> _Dataset extract_:
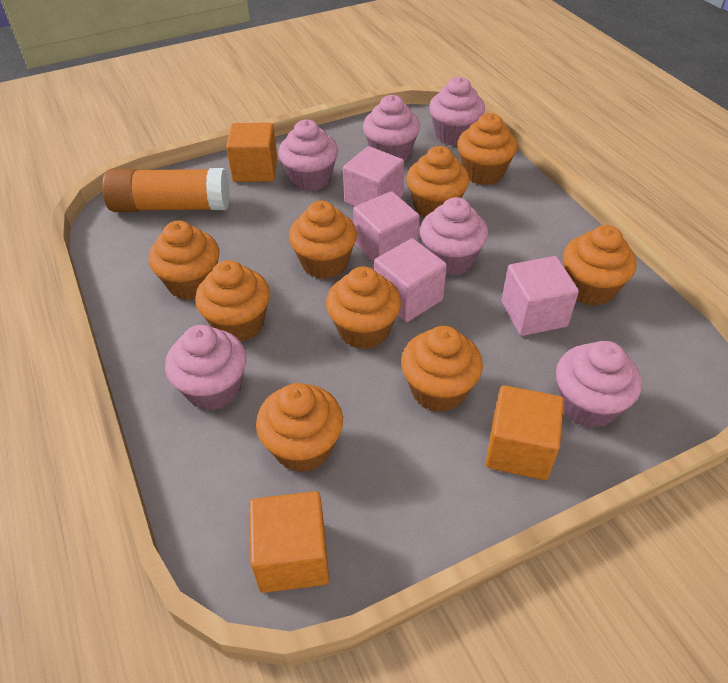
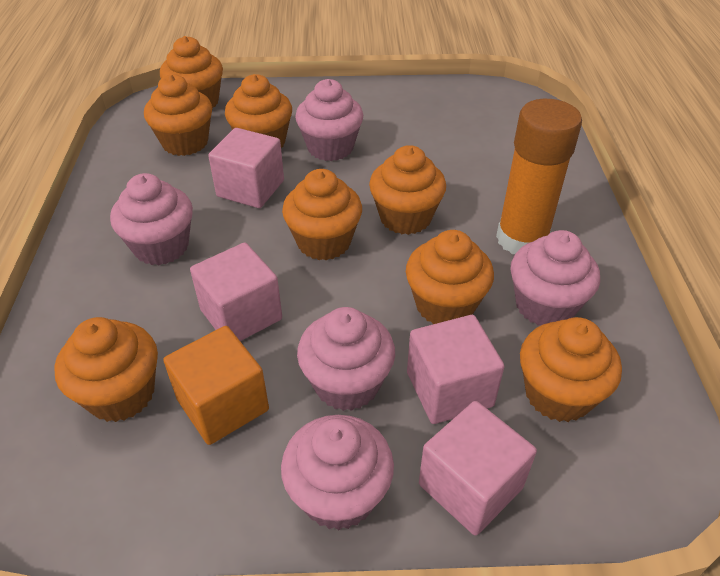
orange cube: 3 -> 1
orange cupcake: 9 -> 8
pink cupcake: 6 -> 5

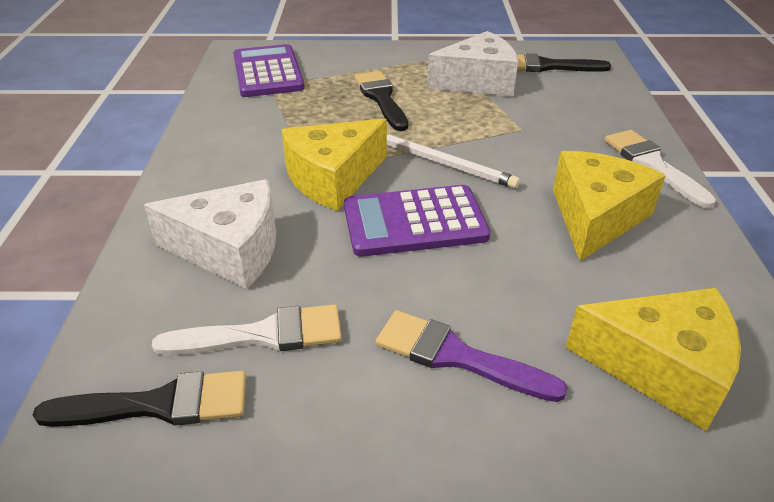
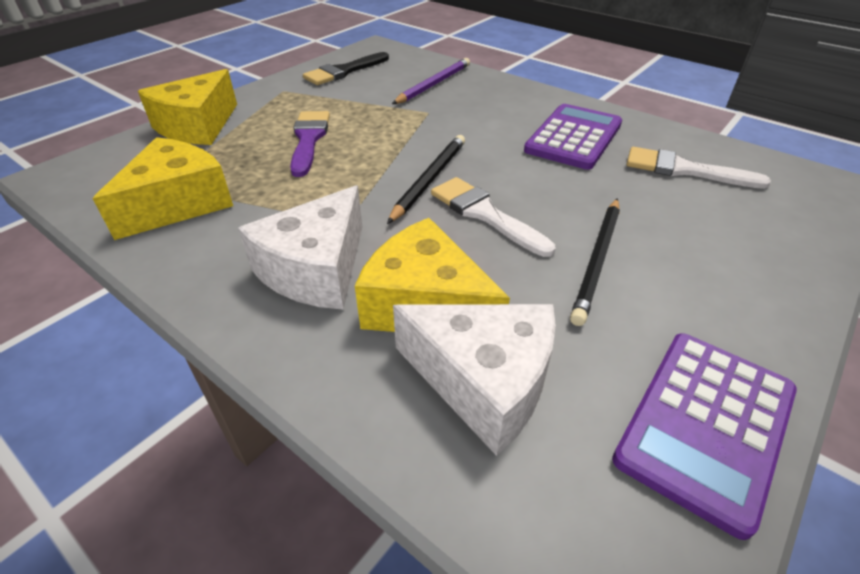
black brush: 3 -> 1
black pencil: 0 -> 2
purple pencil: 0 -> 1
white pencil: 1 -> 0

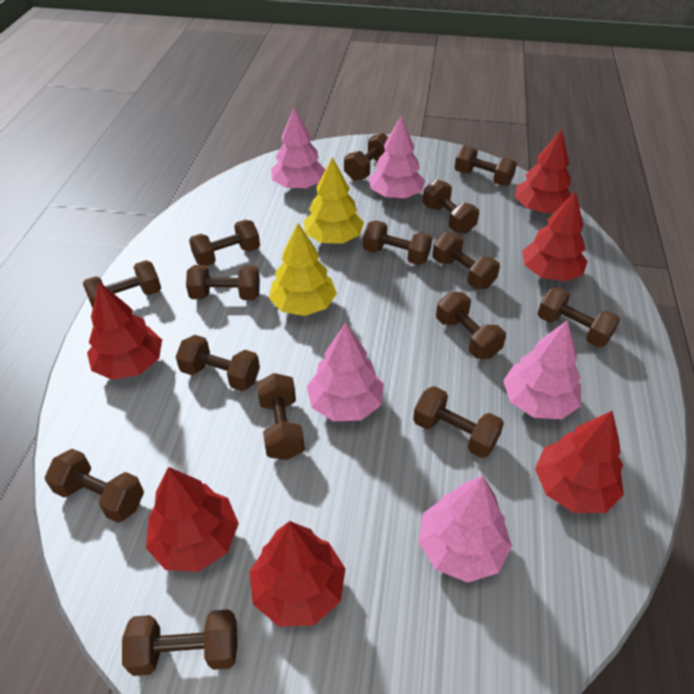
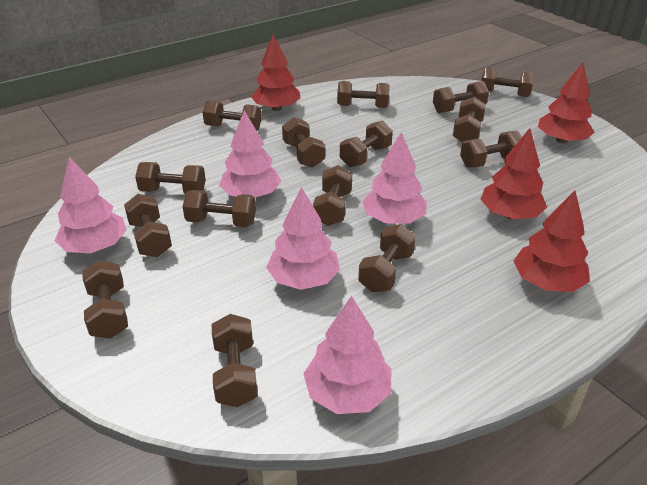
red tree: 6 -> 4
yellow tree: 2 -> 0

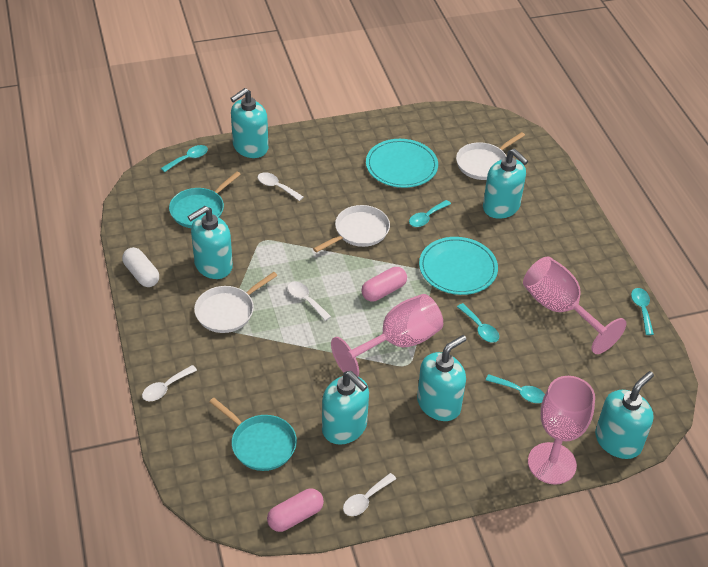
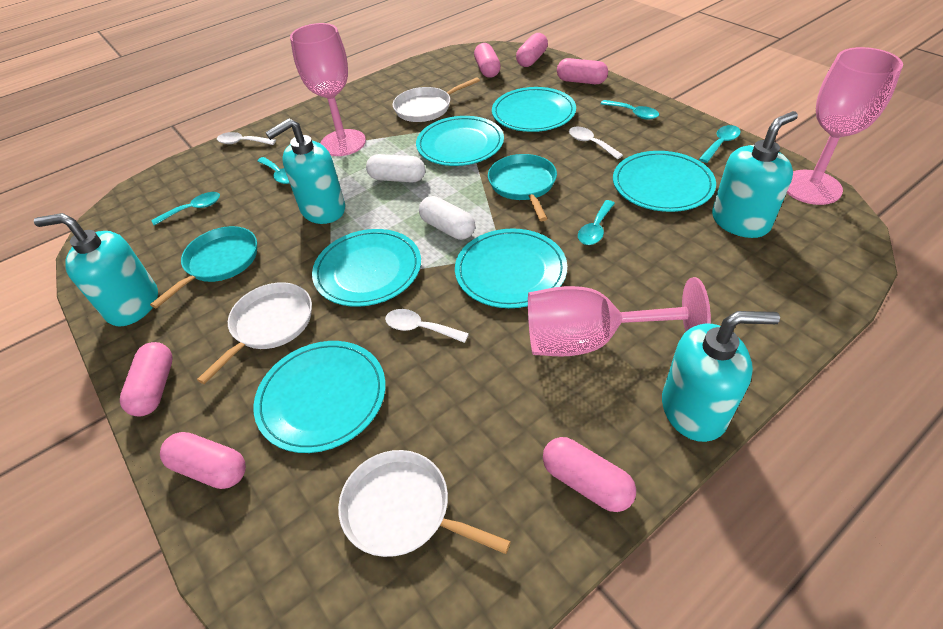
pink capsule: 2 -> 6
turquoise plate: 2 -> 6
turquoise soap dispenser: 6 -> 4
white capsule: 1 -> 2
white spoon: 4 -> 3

> _Action item_:
None of the pictures belongs in the answer, but all the entries must be repeated exactly.

> _Output for this exercise_:
orange cube: 3 -> 1
orange cupcake: 9 -> 8
pink cupcake: 6 -> 5

black brush: 3 -> 1
black pencil: 0 -> 2
purple pencil: 0 -> 1
white pencil: 1 -> 0

red tree: 6 -> 4
yellow tree: 2 -> 0

pink capsule: 2 -> 6
turquoise plate: 2 -> 6
turquoise soap dispenser: 6 -> 4
white capsule: 1 -> 2
white spoon: 4 -> 3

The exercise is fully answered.